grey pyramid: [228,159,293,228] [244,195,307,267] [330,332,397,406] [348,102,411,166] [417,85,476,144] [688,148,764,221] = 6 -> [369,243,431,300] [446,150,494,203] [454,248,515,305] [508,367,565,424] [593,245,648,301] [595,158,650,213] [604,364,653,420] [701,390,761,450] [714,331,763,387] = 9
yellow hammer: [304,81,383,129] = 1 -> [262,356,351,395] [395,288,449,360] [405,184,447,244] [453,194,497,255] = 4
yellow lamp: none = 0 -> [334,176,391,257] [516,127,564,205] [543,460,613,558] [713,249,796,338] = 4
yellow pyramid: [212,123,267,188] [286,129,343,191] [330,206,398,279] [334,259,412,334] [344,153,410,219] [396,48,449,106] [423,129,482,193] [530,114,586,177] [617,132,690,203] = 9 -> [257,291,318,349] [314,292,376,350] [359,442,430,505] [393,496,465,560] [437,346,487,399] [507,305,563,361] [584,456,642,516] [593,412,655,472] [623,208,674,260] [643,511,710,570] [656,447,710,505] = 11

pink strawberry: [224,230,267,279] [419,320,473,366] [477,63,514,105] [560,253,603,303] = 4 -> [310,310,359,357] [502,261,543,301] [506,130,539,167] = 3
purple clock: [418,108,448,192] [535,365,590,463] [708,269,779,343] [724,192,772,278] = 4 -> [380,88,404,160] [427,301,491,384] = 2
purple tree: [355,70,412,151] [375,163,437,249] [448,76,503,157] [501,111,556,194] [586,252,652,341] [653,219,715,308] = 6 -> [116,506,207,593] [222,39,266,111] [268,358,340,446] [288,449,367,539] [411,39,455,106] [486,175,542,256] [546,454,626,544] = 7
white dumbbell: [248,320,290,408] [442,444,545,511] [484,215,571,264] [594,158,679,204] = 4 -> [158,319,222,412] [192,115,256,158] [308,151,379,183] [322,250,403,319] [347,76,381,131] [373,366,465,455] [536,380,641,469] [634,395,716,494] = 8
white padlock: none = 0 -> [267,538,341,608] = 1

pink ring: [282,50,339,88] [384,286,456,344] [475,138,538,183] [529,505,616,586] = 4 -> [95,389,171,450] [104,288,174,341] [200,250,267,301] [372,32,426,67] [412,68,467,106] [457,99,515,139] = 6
★ ★ ★
(Task directions): Restate word for word each line of the data from the one with "yellow pyramid: [212,123,267,188]" to the last, keeping both ends.

(Response):
yellow pyramid: [212,123,267,188] [286,129,343,191] [330,206,398,279] [334,259,412,334] [344,153,410,219] [396,48,449,106] [423,129,482,193] [530,114,586,177] [617,132,690,203] = 9 -> [257,291,318,349] [314,292,376,350] [359,442,430,505] [393,496,465,560] [437,346,487,399] [507,305,563,361] [584,456,642,516] [593,412,655,472] [623,208,674,260] [643,511,710,570] [656,447,710,505] = 11

pink strawberry: [224,230,267,279] [419,320,473,366] [477,63,514,105] [560,253,603,303] = 4 -> [310,310,359,357] [502,261,543,301] [506,130,539,167] = 3
purple clock: [418,108,448,192] [535,365,590,463] [708,269,779,343] [724,192,772,278] = 4 -> [380,88,404,160] [427,301,491,384] = 2
purple tree: [355,70,412,151] [375,163,437,249] [448,76,503,157] [501,111,556,194] [586,252,652,341] [653,219,715,308] = 6 -> [116,506,207,593] [222,39,266,111] [268,358,340,446] [288,449,367,539] [411,39,455,106] [486,175,542,256] [546,454,626,544] = 7
white dumbbell: [248,320,290,408] [442,444,545,511] [484,215,571,264] [594,158,679,204] = 4 -> [158,319,222,412] [192,115,256,158] [308,151,379,183] [322,250,403,319] [347,76,381,131] [373,366,465,455] [536,380,641,469] [634,395,716,494] = 8
white padlock: none = 0 -> [267,538,341,608] = 1

pink ring: [282,50,339,88] [384,286,456,344] [475,138,538,183] [529,505,616,586] = 4 -> [95,389,171,450] [104,288,174,341] [200,250,267,301] [372,32,426,67] [412,68,467,106] [457,99,515,139] = 6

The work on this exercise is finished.